Task requirements: Could you print all the entries below exactly as they appear, omitting the pictures?

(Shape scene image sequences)
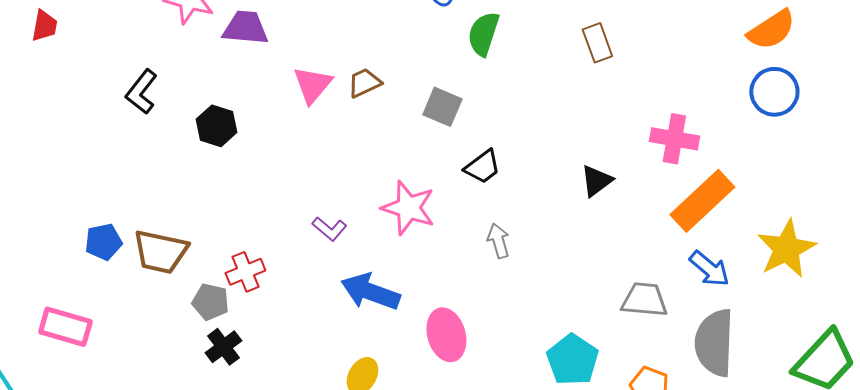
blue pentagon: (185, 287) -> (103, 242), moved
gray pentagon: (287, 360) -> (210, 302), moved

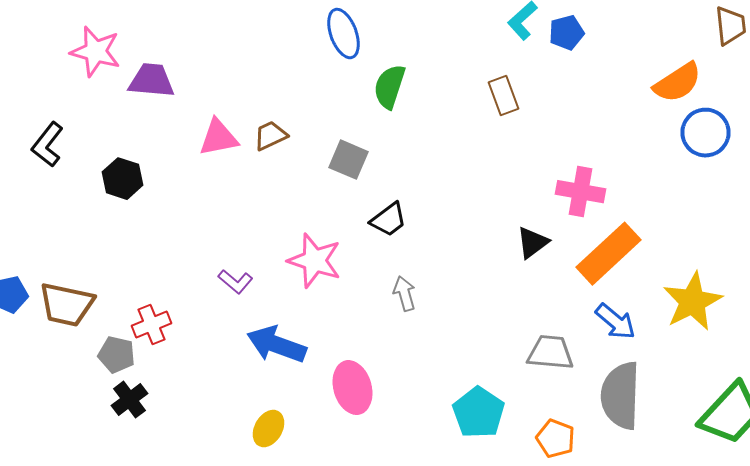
pink triangle: (312, 85) -> (218, 138), turned 39
blue circle: (774, 92) -> (706, 133), moved
black triangle: (596, 181) -> (532, 243), moved

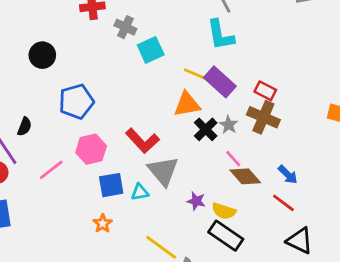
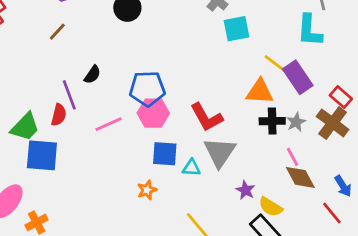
blue pentagon: (76, 102) -> (147, 89), moved
black cross: (206, 129) -> (272, 121), turned 30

Output for this task:
blue pentagon: (185, 287) -> (103, 242), moved
gray pentagon: (287, 360) -> (210, 302), moved

pink triangle: (312, 85) -> (218, 138), turned 39
blue circle: (774, 92) -> (706, 133), moved
black triangle: (596, 181) -> (532, 243), moved

blue pentagon: (76, 102) -> (147, 89), moved
black cross: (206, 129) -> (272, 121), turned 30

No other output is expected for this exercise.